● ABOUT THIS EXERCISE
In the records, find each line where "pink" occurs, and copy it.

● Coordinate-based change listings
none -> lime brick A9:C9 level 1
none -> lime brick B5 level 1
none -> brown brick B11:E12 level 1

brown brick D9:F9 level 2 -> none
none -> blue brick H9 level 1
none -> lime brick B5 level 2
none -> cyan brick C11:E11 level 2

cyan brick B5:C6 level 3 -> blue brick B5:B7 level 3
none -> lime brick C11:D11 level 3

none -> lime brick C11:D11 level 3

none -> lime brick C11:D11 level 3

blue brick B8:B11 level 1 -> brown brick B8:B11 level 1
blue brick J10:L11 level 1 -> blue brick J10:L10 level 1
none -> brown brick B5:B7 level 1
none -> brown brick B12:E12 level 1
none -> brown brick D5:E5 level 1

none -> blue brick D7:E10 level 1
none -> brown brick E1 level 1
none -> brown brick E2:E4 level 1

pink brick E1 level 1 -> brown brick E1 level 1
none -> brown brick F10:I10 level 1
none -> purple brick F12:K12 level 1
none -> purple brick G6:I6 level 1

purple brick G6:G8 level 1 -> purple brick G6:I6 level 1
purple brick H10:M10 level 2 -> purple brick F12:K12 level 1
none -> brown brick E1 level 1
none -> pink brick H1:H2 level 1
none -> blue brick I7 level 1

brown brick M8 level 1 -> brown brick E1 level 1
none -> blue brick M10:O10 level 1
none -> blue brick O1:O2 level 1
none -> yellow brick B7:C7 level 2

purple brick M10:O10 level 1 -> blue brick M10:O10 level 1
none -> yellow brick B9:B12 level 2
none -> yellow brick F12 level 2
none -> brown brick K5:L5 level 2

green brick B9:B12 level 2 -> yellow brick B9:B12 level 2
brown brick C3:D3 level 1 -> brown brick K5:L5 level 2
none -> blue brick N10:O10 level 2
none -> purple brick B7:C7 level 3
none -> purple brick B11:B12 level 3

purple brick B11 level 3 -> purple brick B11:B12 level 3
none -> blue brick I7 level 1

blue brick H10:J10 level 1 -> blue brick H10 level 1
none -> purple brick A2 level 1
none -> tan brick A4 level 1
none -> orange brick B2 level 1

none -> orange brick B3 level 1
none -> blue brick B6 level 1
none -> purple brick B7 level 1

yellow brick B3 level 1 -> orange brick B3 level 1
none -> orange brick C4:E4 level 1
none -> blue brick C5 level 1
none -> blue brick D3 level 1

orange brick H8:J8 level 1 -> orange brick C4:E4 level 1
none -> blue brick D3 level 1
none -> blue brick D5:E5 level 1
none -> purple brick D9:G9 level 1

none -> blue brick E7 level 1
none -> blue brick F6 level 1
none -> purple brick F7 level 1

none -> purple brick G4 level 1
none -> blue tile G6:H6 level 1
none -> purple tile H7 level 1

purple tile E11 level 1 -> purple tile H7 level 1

● OUTPUT FOR THIS TASK
pink brick E1 level 1 -> brown brick E1 level 1
none -> pink brick H1:H2 level 1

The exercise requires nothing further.